Work required: From the entries that follow, pick out all lines holding "counterclockwise".

Recorded data:

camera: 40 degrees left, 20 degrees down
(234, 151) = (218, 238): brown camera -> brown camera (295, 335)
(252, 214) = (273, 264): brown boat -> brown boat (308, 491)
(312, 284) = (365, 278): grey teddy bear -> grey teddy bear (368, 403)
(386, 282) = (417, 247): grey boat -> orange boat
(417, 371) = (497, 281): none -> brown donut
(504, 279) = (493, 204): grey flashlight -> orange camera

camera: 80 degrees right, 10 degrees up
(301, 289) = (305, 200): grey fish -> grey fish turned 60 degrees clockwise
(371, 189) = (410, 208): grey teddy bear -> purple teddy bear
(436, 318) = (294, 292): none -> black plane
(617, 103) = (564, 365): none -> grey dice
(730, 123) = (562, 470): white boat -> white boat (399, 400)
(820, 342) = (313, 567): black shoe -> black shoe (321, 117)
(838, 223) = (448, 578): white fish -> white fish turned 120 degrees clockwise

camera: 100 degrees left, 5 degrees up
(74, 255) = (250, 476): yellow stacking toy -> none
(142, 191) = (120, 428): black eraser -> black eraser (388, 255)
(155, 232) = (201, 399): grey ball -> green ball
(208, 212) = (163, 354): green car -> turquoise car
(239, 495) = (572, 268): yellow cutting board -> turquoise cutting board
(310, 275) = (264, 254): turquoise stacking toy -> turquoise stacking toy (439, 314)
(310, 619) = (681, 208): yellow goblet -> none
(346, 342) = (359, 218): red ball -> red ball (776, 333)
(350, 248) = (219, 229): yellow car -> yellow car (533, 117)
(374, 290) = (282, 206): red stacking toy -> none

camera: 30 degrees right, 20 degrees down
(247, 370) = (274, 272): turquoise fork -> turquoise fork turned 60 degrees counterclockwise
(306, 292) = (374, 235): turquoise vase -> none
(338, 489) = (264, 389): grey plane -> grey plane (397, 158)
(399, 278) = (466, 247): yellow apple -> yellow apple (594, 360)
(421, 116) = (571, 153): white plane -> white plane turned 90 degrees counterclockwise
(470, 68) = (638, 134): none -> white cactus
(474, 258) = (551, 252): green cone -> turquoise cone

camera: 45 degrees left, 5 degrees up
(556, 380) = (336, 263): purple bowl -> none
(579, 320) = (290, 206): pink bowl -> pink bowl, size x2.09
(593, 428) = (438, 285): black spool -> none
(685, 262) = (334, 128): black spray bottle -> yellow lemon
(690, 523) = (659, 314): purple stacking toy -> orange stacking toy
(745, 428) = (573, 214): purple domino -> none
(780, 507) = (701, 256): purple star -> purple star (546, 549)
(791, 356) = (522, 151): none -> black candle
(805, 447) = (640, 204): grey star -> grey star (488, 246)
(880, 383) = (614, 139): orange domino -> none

Task output:
(247, 370) = (274, 272): turquoise fork -> turquoise fork turned 60 degrees counterclockwise
(421, 116) = (571, 153): white plane -> white plane turned 90 degrees counterclockwise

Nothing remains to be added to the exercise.